> _What is being asked_
Your answer should be the full data, transcribed exactly, with no pictures in it.

> _Data provided_
########

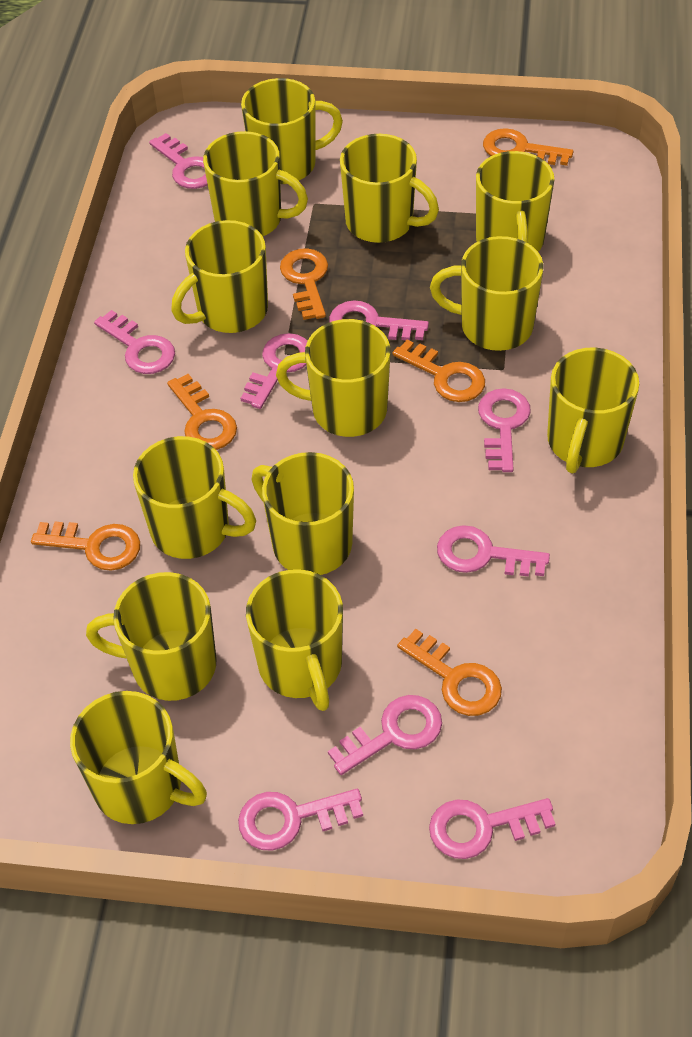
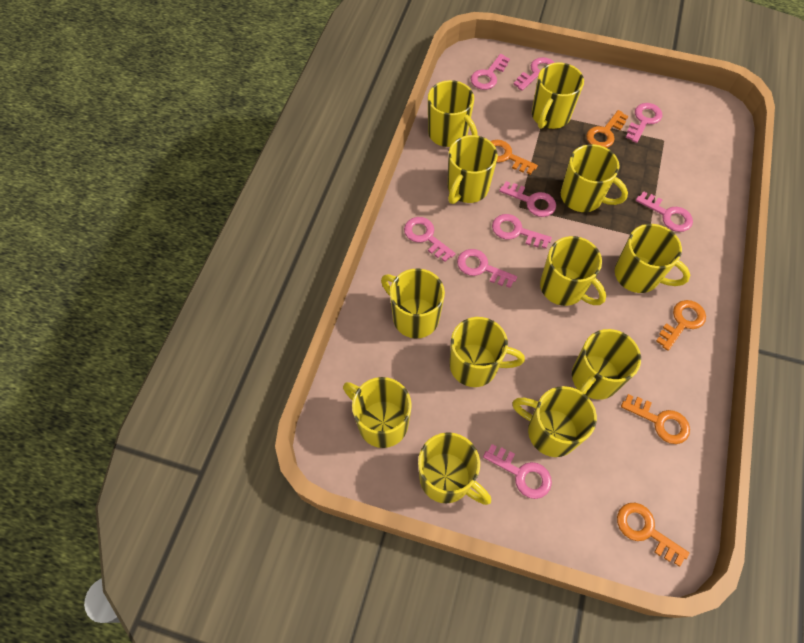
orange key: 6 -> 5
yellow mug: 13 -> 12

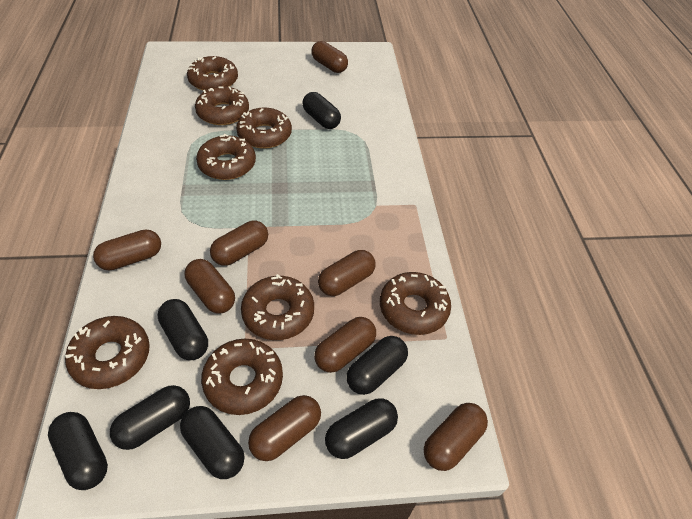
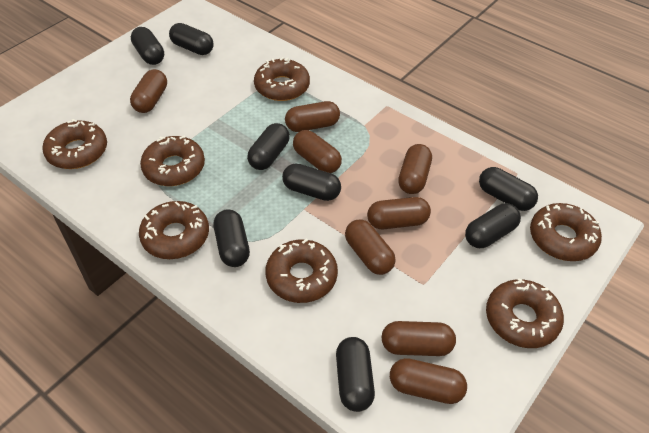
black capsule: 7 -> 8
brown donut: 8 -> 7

########

> _Output for this exercise_
orange key: 6 -> 5
yellow mug: 13 -> 12

black capsule: 7 -> 8
brown donut: 8 -> 7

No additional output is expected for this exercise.